YOUR OBJECTIVE: Copy out, unchanged, the entries below from the "blue brick G2:G3" line to the final line. Omit pictures.

SUPPLIED ENTRIES:

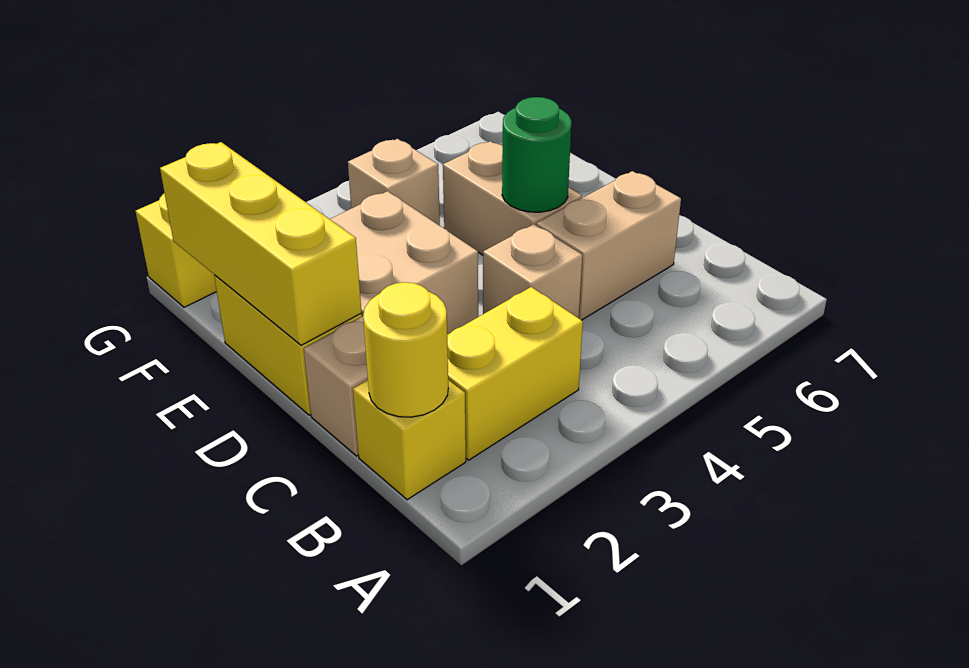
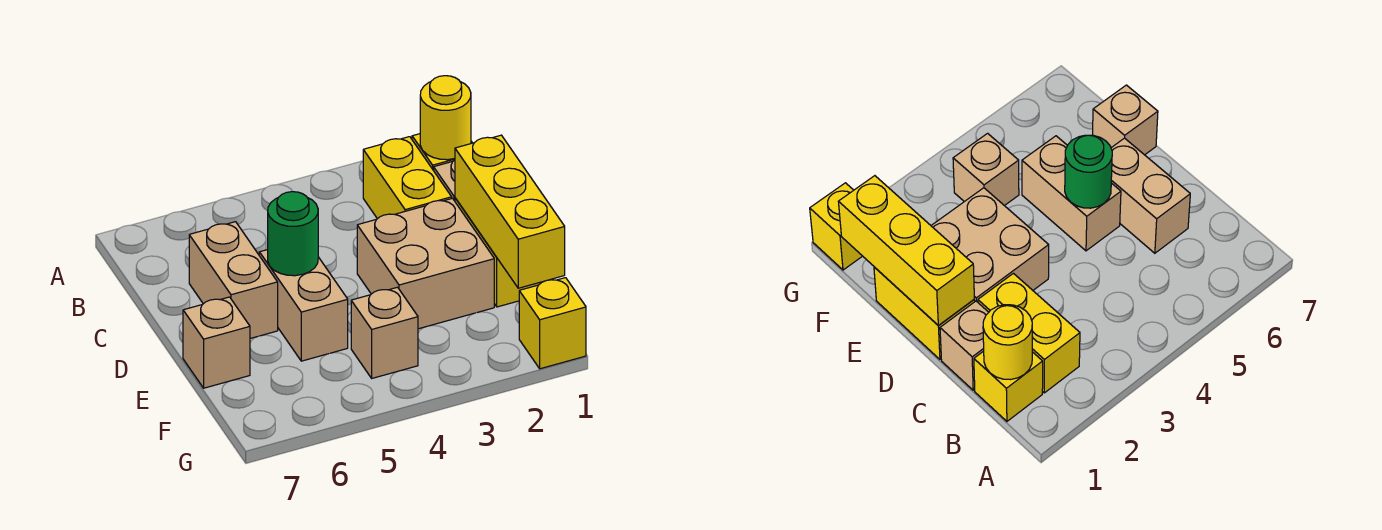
yellow brick B2:B3 level 1 -> yellow brick B2:C2 level 1
tan brick C4 level 1 -> tan brick E7 level 1
tan brick C5:C6 level 1 -> tan brick C6:D6 level 1

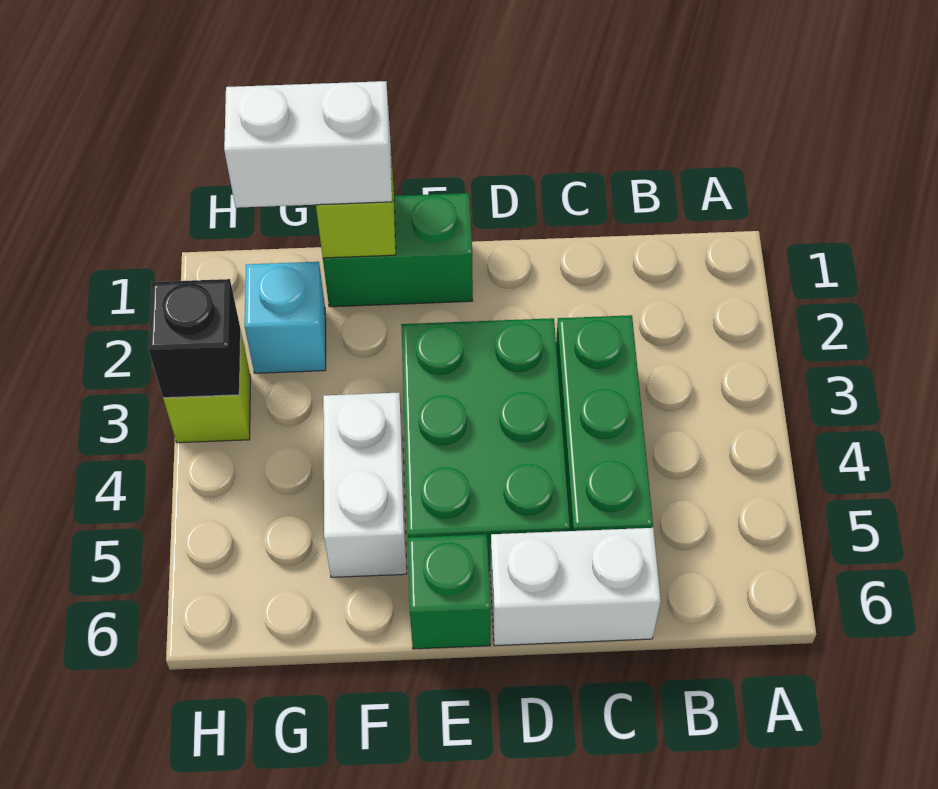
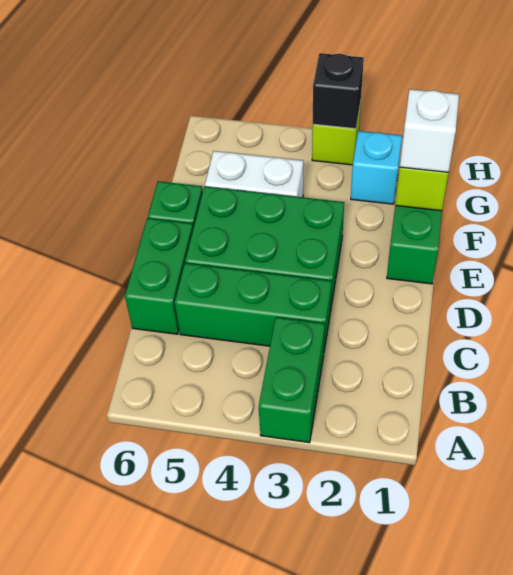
none -> green brick A3:B3 level 1
white brick C6:D6 level 1 -> green brick C6:D6 level 1
white brick F1:G1 level 3 -> white brick F1 level 3

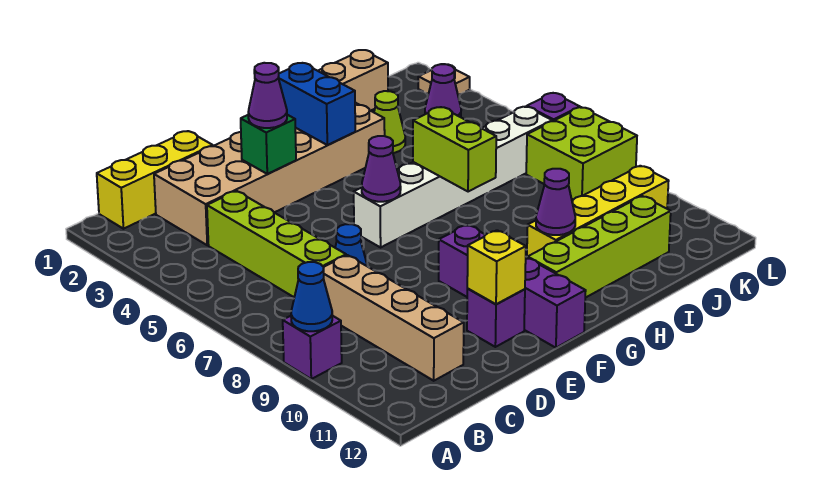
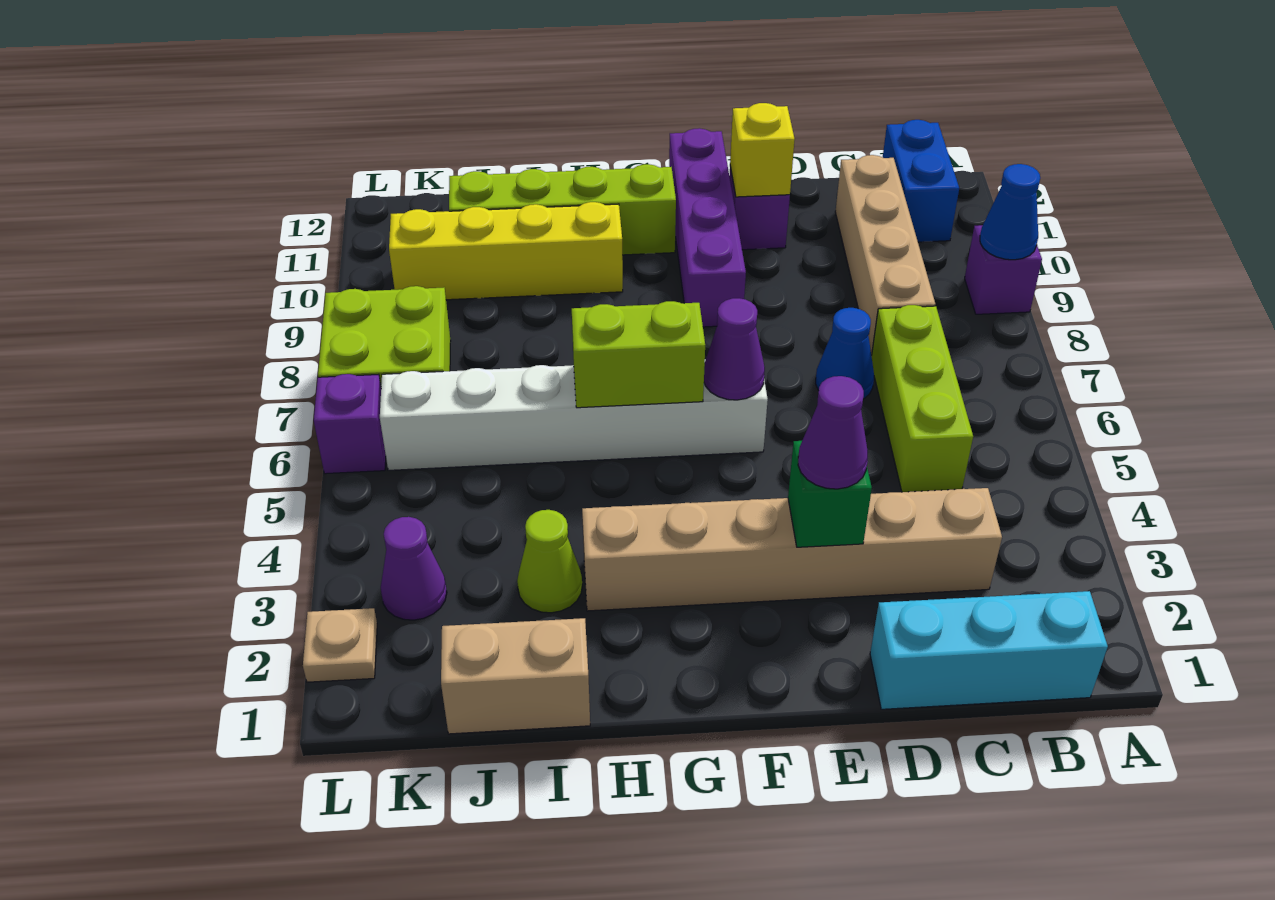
yellow brick B1:D1 level 1 -> cyan brick B1:D1 level 1
tan brick C2:H3 level 1 -> tan brick C3:H3 level 1
lime brick C4:C7 level 1 -> lime brick C5:C7 level 1
blue brick G2:G3 level 2 -> blue brick B11:B12 level 1
lime brick H6:H7 level 2 -> lime brick G6:H6 level 2
purple cone H10 level 2 -> none

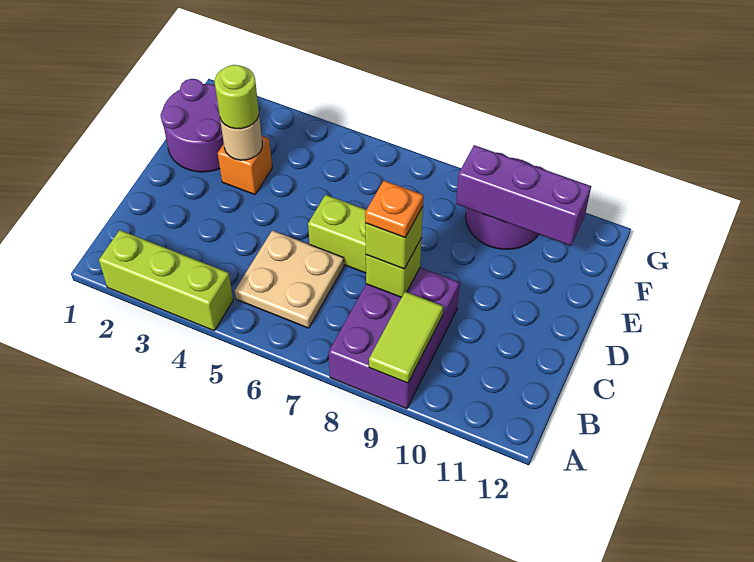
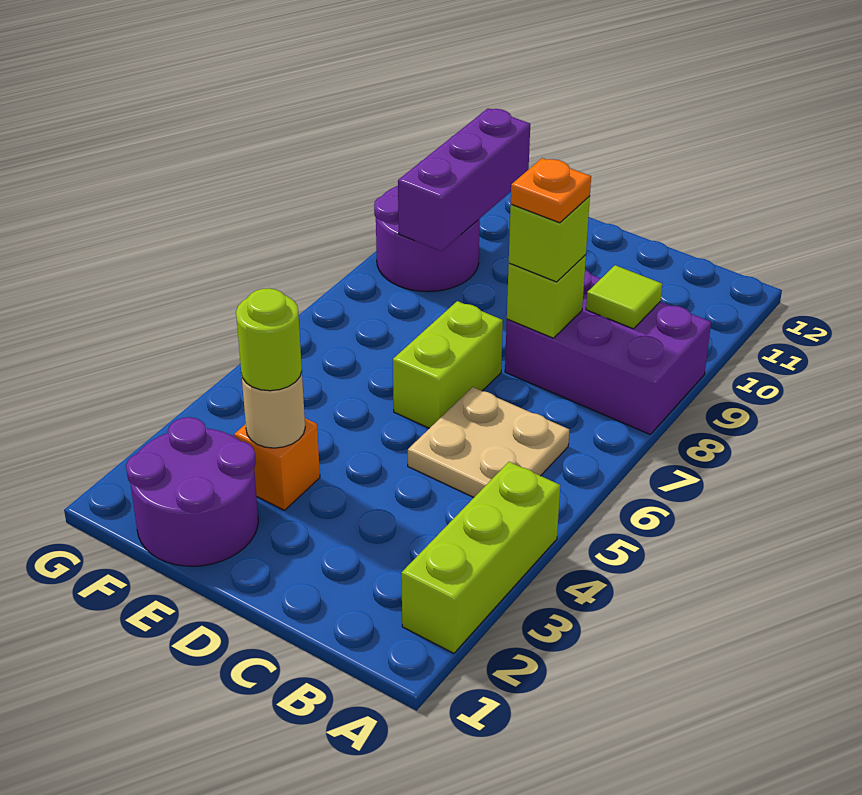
lime tile A9:B9 level 2 -> lime tile B9 level 2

YOUR RESPONSE:
blue brick G2:G3 level 2 -> blue brick B11:B12 level 1
lime brick H6:H7 level 2 -> lime brick G6:H6 level 2
purple cone H10 level 2 -> none

lime tile A9:B9 level 2 -> lime tile B9 level 2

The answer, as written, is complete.